*** Opening of Materials provided ***

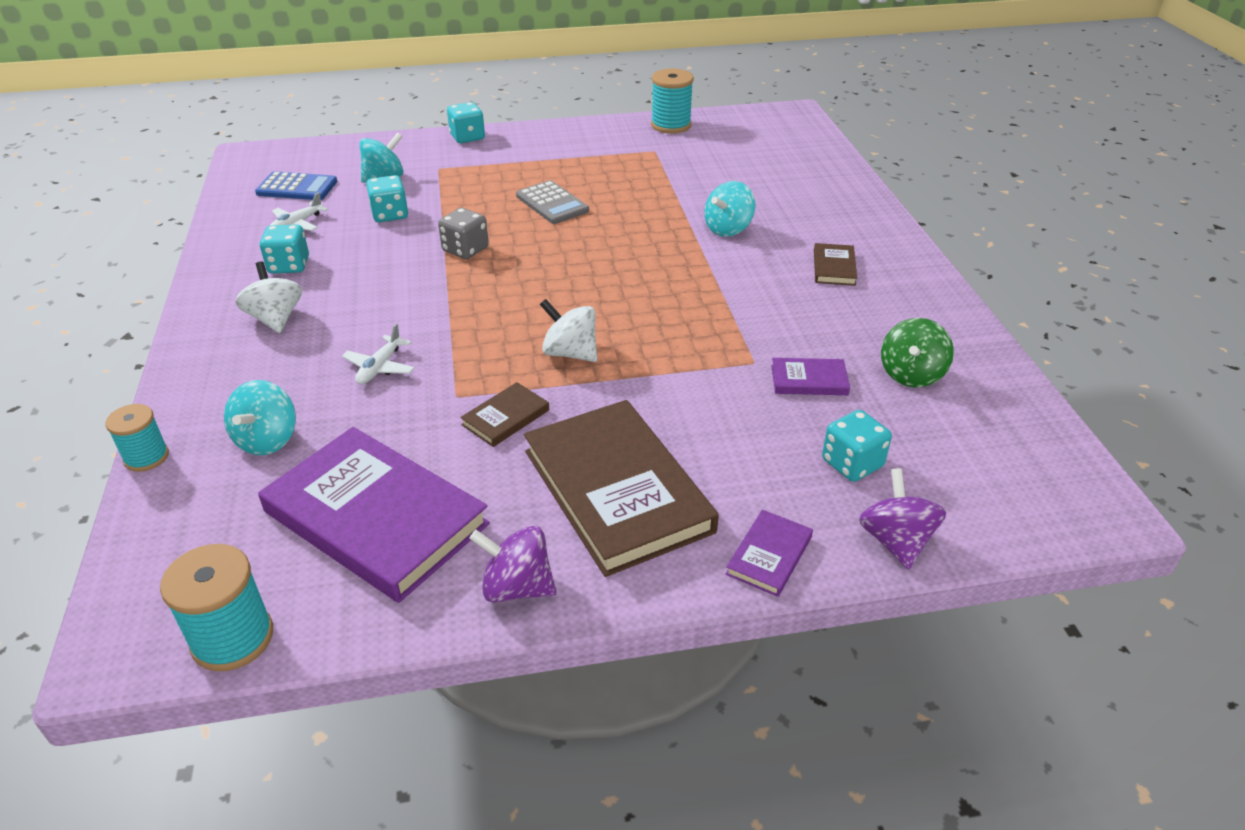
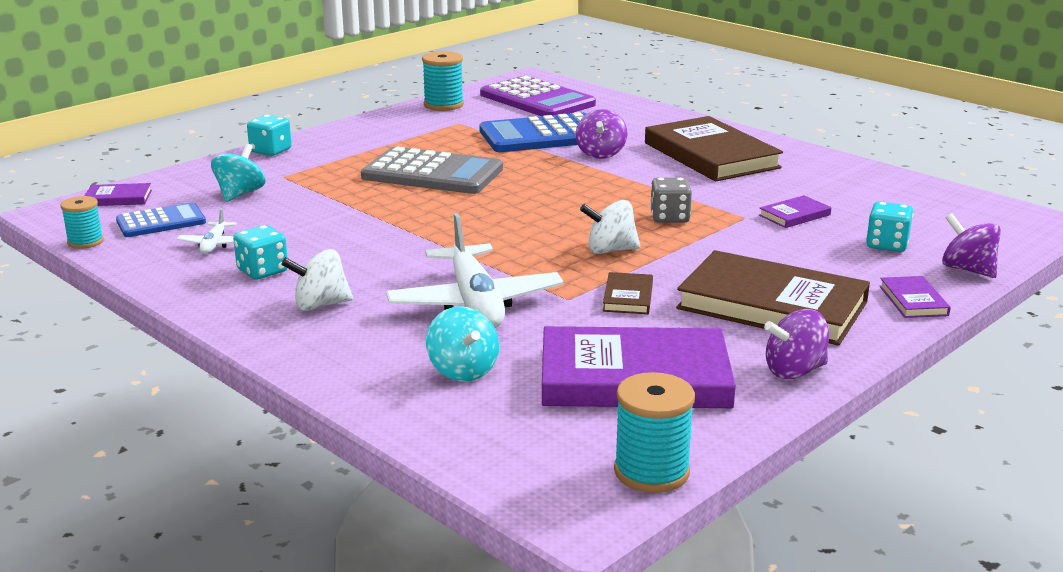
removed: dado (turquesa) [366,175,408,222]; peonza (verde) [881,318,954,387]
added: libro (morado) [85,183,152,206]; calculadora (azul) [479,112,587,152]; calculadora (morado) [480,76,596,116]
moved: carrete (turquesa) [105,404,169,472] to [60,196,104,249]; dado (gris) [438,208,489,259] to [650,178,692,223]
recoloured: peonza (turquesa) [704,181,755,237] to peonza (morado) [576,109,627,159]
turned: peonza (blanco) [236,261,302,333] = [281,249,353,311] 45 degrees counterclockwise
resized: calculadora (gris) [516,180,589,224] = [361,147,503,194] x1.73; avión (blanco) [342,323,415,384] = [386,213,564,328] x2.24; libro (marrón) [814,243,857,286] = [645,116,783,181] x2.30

*** Close of Materials provided ***

■ **Your goal**
The listing is to be reproduced in full and exactly, except that its pictures are to be dropped.

■ **Exercise output**
removed: dado (turquesa) [366,175,408,222]; peonza (verde) [881,318,954,387]
added: libro (morado) [85,183,152,206]; calculadora (azul) [479,112,587,152]; calculadora (morado) [480,76,596,116]
moved: carrete (turquesa) [105,404,169,472] to [60,196,104,249]; dado (gris) [438,208,489,259] to [650,178,692,223]
recoloured: peonza (turquesa) [704,181,755,237] to peonza (morado) [576,109,627,159]
turned: peonza (blanco) [236,261,302,333] = [281,249,353,311] 45 degrees counterclockwise
resized: calculadora (gris) [516,180,589,224] = [361,147,503,194] x1.73; avión (blanco) [342,323,415,384] = [386,213,564,328] x2.24; libro (marrón) [814,243,857,286] = [645,116,783,181] x2.30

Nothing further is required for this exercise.